Dataset excerpts:
BEGIN

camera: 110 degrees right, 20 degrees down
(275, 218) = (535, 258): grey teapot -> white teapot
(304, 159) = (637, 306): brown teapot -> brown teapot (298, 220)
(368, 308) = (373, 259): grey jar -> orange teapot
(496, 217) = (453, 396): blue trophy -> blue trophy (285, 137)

END

• Goal of the exercise
Write out the entries verbatim, all of them.

• Output of the task
camera: 110 degrees right, 20 degrees down
(275, 218) = (535, 258): grey teapot -> white teapot
(304, 159) = (637, 306): brown teapot -> brown teapot (298, 220)
(368, 308) = (373, 259): grey jar -> orange teapot
(496, 217) = (453, 396): blue trophy -> blue trophy (285, 137)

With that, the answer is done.